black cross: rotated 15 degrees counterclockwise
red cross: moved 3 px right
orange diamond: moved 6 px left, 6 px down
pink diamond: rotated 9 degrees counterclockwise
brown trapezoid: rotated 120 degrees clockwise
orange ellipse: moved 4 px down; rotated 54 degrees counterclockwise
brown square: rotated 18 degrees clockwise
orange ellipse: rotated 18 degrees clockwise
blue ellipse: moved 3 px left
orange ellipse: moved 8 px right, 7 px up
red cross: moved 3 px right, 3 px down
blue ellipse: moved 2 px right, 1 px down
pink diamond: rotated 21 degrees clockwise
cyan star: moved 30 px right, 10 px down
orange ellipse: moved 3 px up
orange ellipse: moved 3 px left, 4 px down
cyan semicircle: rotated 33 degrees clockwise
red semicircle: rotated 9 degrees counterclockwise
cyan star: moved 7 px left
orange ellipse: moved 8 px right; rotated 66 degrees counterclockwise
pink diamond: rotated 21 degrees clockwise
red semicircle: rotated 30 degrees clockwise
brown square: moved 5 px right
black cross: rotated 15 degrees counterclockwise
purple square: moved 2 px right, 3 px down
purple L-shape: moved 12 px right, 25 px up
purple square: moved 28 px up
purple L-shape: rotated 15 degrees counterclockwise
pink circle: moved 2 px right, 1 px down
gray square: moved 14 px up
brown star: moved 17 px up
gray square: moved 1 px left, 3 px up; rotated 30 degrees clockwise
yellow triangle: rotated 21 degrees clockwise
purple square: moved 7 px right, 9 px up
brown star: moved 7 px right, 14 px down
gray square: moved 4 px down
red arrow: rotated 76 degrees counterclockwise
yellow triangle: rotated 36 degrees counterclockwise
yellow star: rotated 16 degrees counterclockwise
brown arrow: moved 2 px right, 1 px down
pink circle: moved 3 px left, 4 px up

**Requirements:** Revise everything from the start of the items down to the line containing "orange ellipse: moved 4", replacing "diamond" with "rhombus" and leaving all else unchanged.

**Solved problem:**
black cross: rotated 15 degrees counterclockwise
red cross: moved 3 px right
orange rhombus: moved 6 px left, 6 px down
pink rhombus: rotated 9 degrees counterclockwise
brown trapezoid: rotated 120 degrees clockwise
orange ellipse: moved 4 px down; rotated 54 degrees counterclockwise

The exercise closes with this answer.